The output should consist solely of the line containing "FAN pin SIG: 3 -> 15" and the lines that follow it through the end of the data below.

───── DATASET EXTRACT

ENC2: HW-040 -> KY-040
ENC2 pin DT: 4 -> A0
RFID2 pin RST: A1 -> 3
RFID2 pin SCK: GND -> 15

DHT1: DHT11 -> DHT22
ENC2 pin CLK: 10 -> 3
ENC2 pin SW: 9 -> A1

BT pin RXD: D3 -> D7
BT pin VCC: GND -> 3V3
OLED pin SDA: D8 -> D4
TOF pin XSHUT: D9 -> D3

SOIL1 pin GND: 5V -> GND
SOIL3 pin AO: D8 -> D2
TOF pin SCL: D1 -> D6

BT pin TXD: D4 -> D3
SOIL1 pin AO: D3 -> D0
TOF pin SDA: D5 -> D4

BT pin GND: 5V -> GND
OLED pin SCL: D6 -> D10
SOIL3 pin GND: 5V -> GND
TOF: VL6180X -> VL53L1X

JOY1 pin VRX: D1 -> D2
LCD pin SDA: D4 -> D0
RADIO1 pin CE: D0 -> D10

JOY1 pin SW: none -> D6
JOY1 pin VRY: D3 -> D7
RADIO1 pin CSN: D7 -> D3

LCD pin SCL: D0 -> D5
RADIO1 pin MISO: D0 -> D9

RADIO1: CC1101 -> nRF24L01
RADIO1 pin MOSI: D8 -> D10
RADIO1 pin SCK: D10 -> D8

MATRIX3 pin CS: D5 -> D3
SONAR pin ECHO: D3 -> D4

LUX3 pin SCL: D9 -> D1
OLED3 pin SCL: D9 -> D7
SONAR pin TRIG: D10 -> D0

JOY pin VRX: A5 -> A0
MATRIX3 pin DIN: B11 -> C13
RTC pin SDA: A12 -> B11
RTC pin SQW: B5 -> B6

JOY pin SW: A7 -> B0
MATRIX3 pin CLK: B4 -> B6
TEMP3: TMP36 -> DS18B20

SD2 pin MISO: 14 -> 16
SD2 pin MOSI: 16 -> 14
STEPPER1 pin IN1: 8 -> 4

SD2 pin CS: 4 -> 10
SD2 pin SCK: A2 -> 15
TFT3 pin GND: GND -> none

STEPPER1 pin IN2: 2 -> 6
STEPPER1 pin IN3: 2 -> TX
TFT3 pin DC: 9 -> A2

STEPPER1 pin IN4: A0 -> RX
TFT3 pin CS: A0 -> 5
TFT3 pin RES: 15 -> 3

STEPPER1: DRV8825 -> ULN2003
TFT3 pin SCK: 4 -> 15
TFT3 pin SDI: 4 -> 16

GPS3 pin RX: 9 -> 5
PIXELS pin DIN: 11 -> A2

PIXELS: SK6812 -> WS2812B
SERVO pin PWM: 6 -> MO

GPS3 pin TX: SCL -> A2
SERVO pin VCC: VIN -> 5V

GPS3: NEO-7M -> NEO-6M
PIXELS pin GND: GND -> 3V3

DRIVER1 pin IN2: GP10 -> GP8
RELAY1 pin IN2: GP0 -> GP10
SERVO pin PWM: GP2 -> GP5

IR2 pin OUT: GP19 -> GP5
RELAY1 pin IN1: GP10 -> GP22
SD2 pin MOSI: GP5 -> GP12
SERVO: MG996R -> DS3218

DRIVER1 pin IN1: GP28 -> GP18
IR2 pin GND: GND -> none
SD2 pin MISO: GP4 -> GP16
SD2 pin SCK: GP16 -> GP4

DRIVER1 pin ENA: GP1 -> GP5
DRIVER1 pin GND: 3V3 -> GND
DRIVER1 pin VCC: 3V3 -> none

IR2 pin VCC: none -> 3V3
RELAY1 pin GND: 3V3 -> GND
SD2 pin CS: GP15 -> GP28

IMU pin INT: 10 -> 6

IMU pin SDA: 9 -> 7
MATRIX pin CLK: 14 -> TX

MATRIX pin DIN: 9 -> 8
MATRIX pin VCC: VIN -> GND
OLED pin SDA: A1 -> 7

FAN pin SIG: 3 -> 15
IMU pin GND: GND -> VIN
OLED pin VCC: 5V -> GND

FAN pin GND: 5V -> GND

──────────

▶ _TASK ANSWER_
FAN pin SIG: 3 -> 15
IMU pin GND: GND -> VIN
OLED pin VCC: 5V -> GND

FAN pin GND: 5V -> GND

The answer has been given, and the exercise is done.